### Exercise
For this exercise, reproduce the entries below exactly, but only from the line containing "(687, 202) = (637, 132): red" through the line containing "(841, 374) = (739, 271): brown", both included.

### Entries provided
····················

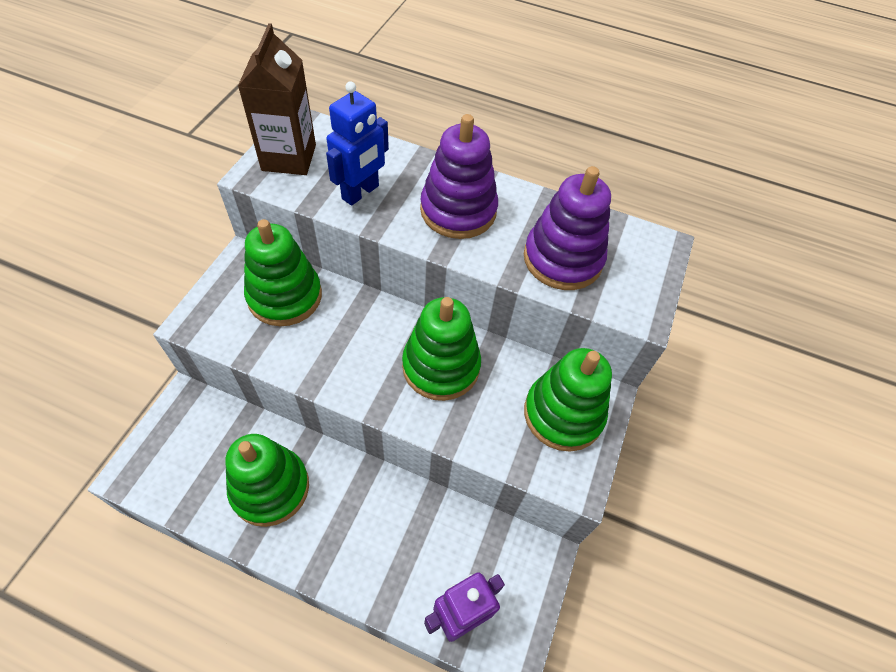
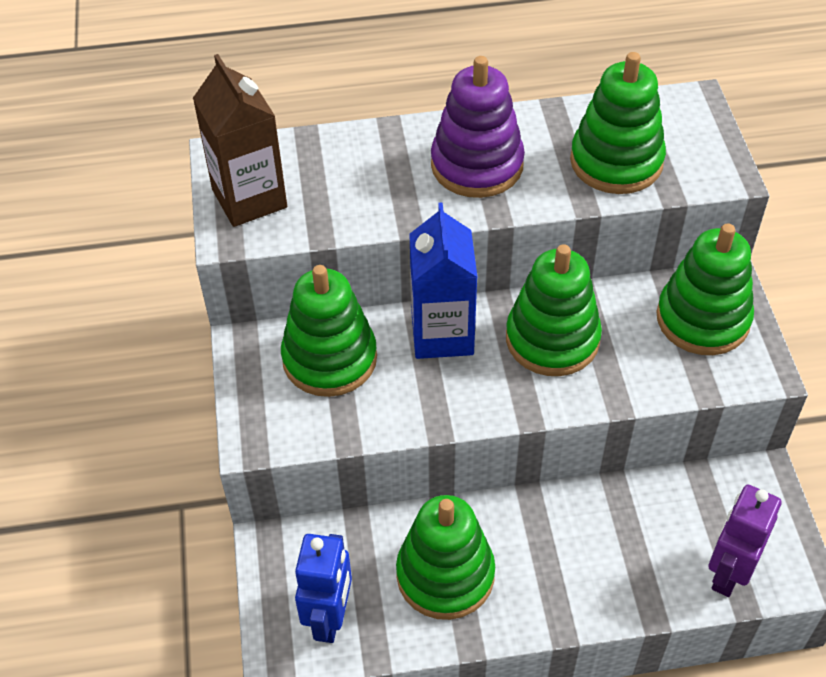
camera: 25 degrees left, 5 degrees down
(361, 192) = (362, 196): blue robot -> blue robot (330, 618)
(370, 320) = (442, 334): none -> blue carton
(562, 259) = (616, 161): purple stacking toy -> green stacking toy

····················

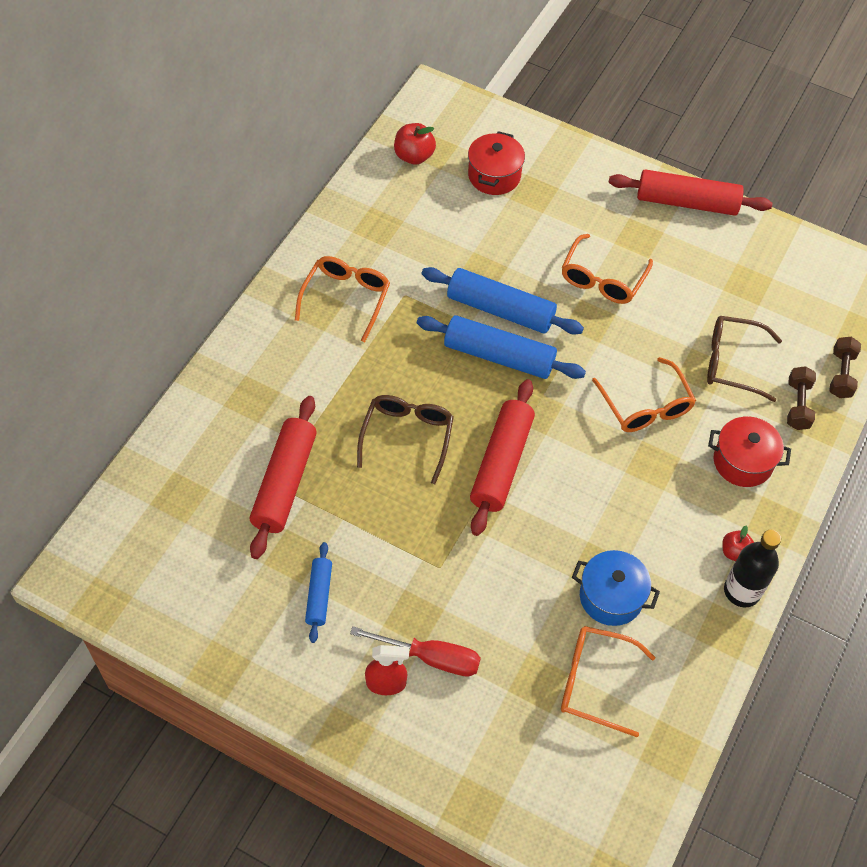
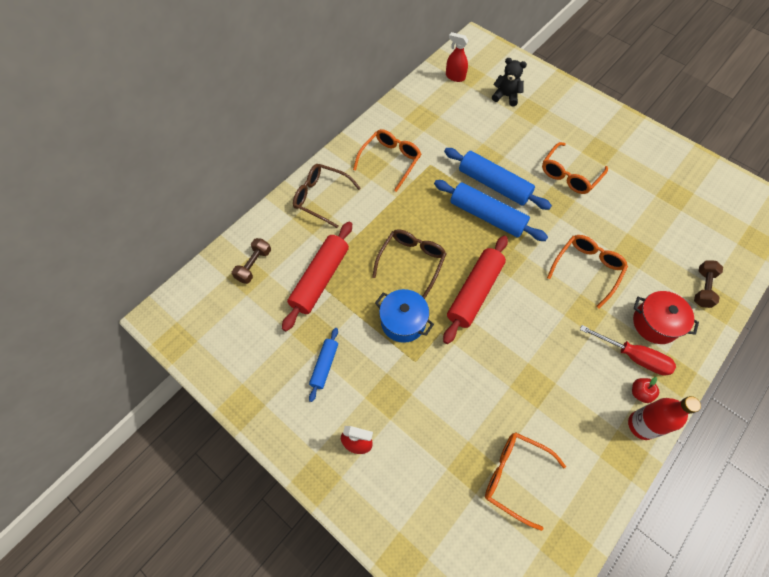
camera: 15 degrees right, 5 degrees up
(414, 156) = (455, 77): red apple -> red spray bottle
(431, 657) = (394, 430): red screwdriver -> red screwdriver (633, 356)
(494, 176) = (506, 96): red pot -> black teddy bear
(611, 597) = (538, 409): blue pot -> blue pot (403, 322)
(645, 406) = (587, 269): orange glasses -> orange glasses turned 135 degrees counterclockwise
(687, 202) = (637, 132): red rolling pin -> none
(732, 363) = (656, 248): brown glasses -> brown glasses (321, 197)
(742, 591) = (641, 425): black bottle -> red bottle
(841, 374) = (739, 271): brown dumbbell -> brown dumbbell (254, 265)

····················

### Exercise response
(687, 202) = (637, 132): red rolling pin -> none
(732, 363) = (656, 248): brown glasses -> brown glasses (321, 197)
(742, 591) = (641, 425): black bottle -> red bottle
(841, 374) = (739, 271): brown dumbbell -> brown dumbbell (254, 265)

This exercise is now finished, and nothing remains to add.